--- DATA FOR THE TASK ---
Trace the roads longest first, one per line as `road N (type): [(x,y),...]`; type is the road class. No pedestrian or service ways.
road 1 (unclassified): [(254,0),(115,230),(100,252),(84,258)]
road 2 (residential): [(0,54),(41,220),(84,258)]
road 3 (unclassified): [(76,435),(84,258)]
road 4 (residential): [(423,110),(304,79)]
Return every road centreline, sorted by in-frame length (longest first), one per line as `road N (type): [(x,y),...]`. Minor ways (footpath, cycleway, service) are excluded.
---
OBJECTIVE: Render each line of the entries above as a Markdown table with the columns n and Line, numbering the rows in order and omitting any blank lines.

EXERCISE SOLUTION:
| n | Line |
|---|---|
| 1 | Trace the roads longest first, one per line as `road N (type): [(x,y),...]`; type is the road class. No pedestrian or service ways. |
| 2 | road 1 (unclassified): [(254,0),(115,230),(100,252),(84,258)] |
| 3 | road 2 (residential): [(0,54),(41,220),(84,258)] |
| 4 | road 3 (unclassified): [(76,435),(84,258)] |
| 5 | road 4 (residential): [(423,110),(304,79)] |
| 6 | Return every road centreline, sorted by in-frame length (longest first), one per line as `road N (type): [(x,y),...]`. Minor ways (footpath, cycleway, service) are excluded. |